Work to do →
Every line from the one containing "Here is an image." to the final line of the material below must be reproduced exactly; leave out all other lines.
-- START --
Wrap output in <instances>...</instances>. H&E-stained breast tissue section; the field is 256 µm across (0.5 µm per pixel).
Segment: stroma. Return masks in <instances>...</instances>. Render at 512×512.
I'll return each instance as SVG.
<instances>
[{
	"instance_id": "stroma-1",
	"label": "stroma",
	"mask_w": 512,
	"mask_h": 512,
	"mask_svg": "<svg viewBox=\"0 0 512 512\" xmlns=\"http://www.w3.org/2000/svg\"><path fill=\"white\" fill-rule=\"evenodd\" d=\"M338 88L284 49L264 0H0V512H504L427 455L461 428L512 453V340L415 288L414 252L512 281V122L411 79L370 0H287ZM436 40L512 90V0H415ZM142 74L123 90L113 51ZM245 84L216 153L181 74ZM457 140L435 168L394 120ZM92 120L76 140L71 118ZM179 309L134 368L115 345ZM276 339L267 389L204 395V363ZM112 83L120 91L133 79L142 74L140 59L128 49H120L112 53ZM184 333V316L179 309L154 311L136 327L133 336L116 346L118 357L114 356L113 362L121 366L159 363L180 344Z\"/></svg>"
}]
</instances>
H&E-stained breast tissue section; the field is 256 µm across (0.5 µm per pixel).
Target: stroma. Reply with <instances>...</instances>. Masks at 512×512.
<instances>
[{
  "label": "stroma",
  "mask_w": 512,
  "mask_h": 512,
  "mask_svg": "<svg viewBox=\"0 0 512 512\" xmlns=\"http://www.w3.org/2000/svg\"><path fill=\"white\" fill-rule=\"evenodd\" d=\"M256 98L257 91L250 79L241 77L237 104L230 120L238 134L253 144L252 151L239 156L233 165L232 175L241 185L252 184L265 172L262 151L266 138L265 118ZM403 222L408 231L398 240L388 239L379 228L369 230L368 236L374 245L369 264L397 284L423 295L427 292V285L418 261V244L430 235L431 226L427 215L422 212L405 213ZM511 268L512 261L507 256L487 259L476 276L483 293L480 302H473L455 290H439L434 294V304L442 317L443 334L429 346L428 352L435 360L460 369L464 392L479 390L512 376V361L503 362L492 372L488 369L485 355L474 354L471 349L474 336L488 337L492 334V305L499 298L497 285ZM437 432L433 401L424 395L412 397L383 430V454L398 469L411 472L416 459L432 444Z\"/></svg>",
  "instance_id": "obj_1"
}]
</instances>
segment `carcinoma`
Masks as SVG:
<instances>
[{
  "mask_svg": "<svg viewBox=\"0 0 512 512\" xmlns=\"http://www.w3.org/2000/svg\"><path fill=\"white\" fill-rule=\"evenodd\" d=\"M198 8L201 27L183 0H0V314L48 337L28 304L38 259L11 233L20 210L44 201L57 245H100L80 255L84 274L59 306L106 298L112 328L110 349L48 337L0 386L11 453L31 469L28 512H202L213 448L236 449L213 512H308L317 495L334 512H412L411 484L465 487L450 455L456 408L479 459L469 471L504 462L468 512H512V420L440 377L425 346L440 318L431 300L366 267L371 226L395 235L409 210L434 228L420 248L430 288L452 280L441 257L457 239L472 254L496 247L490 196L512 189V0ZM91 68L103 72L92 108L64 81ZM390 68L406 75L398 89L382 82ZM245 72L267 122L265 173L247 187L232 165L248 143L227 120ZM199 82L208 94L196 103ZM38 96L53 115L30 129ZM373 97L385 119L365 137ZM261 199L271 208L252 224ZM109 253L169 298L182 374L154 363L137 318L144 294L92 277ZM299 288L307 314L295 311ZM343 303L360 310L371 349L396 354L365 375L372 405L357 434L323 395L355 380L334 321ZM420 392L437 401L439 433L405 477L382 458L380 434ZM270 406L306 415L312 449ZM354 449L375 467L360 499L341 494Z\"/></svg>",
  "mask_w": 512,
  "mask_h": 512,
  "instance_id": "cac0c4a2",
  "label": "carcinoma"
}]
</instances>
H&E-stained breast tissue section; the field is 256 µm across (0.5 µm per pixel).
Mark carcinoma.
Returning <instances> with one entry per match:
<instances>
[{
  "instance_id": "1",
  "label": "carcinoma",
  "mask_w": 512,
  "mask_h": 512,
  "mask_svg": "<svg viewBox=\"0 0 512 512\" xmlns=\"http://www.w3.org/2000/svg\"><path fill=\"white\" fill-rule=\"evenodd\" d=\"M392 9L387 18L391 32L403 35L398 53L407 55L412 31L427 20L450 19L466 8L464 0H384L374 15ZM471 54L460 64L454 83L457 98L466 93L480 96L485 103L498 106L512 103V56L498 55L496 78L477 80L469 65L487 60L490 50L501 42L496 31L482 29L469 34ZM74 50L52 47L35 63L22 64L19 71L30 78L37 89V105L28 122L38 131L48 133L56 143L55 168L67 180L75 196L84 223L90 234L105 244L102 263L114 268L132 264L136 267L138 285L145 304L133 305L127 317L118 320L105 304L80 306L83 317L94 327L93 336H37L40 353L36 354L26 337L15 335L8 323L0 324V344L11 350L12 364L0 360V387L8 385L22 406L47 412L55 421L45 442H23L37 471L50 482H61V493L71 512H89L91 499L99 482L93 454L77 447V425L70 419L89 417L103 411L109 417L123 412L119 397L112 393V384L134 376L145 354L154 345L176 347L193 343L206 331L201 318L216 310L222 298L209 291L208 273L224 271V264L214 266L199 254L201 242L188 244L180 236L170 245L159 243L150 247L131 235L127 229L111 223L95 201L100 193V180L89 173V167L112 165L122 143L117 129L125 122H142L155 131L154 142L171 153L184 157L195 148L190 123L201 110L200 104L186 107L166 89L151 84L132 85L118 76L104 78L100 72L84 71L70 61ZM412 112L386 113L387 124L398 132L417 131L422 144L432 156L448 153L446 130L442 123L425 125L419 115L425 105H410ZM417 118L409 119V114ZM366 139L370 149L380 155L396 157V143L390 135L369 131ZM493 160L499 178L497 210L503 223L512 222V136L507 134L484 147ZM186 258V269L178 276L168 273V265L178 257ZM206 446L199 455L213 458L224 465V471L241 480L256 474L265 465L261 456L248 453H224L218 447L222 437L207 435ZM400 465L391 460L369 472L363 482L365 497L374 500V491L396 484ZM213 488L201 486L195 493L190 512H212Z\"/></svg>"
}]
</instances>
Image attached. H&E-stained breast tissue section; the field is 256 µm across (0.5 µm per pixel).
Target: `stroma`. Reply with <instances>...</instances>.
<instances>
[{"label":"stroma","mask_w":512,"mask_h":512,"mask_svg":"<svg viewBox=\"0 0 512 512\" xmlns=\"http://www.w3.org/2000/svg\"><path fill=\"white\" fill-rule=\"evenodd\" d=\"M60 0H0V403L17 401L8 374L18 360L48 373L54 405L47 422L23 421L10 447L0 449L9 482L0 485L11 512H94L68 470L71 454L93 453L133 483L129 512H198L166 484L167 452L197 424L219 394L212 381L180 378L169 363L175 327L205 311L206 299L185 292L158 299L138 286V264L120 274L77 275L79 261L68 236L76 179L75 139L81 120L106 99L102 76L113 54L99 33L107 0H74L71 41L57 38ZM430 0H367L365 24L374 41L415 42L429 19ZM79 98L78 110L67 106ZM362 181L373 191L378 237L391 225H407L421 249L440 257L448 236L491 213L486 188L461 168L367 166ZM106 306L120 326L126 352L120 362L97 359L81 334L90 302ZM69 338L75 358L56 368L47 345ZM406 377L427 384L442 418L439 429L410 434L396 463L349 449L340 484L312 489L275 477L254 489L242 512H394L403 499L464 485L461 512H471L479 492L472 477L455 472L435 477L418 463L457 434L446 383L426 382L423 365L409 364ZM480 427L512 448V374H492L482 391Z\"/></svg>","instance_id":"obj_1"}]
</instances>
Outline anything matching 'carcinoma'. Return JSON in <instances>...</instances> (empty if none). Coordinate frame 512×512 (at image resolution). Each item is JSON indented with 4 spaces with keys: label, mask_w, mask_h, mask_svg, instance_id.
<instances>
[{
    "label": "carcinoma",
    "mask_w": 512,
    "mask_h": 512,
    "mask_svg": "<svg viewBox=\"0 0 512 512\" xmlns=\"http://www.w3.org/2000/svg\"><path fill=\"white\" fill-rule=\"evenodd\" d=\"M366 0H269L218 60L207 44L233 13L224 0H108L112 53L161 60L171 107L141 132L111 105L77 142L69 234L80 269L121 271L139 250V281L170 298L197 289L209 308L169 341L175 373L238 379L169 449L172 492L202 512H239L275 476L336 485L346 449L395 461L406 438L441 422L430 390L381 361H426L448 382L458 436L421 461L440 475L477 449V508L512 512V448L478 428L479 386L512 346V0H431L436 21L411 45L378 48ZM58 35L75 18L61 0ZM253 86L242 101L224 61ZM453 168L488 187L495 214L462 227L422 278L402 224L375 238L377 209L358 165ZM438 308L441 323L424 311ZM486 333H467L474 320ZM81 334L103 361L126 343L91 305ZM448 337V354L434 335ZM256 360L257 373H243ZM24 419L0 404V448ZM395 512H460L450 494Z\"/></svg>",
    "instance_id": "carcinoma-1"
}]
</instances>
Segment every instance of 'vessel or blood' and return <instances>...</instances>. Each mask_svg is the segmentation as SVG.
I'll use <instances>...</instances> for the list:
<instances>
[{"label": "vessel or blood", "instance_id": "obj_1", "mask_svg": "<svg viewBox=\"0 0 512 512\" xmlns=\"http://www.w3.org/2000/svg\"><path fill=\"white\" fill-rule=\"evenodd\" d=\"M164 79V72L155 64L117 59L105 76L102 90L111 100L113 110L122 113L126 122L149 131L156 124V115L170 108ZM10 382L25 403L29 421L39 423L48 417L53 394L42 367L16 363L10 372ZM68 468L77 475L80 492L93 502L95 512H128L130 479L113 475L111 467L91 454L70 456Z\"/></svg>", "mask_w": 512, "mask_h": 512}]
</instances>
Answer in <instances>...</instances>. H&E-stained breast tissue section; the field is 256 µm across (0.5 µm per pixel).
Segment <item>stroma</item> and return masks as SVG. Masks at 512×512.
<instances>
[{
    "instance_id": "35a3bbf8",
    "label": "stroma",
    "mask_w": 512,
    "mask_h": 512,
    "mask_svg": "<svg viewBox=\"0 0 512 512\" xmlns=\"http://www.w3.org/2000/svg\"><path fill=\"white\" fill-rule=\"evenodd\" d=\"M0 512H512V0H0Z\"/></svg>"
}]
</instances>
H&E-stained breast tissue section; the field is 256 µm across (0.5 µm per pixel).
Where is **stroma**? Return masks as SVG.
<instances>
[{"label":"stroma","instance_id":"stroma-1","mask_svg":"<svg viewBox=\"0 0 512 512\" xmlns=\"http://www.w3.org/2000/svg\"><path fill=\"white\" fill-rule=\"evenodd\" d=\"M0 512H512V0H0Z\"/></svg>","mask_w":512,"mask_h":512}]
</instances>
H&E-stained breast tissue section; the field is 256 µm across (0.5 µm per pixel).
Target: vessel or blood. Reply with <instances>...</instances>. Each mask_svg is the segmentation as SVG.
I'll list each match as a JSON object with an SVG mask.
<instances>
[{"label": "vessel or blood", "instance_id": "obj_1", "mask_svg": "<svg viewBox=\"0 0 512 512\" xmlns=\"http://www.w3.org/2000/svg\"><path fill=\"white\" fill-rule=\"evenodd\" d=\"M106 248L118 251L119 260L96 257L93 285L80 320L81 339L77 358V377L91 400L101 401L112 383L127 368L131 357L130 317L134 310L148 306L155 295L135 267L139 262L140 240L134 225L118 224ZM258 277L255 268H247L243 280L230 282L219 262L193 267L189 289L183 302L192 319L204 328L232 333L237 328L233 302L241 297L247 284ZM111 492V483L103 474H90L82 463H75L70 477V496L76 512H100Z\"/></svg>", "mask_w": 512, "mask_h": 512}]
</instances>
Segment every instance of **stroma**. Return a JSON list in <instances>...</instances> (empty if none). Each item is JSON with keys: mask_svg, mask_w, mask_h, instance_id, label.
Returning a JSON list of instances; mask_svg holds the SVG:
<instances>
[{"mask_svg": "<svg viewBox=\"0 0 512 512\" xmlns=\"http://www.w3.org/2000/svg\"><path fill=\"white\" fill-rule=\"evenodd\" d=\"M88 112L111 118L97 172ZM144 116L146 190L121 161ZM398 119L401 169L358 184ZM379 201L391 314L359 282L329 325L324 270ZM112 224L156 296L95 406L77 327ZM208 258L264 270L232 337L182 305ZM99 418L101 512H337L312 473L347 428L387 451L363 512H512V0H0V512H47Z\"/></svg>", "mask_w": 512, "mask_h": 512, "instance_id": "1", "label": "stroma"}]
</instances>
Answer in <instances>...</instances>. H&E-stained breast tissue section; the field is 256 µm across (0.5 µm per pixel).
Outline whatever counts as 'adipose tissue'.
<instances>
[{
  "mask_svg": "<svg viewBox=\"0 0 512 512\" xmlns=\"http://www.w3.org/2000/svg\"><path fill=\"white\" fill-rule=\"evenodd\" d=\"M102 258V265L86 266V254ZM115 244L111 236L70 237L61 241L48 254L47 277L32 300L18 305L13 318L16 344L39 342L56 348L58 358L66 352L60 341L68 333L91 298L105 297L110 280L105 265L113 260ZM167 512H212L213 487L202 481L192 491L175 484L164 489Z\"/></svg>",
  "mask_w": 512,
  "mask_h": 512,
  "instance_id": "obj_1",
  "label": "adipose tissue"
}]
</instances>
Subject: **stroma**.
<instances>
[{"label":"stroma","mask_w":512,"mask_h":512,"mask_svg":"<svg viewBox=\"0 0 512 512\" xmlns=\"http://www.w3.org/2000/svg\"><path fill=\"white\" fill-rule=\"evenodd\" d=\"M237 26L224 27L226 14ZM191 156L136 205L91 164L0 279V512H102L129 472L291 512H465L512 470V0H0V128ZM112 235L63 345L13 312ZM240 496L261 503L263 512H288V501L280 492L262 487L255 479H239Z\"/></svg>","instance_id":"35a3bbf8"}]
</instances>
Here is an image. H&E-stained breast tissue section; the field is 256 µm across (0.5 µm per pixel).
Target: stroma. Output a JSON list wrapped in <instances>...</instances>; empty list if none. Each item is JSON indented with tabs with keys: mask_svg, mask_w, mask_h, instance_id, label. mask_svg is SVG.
-- END --
Full response →
Here is an image. H&E-stained breast tissue section; the field is 256 µm across (0.5 µm per pixel).
Target: stroma. Output a JSON list wrapped in <instances>...</instances>; empty list if none. Each item is JSON indented with tabs with keys: mask_svg, mask_w, mask_h, instance_id, label. mask_svg is SVG.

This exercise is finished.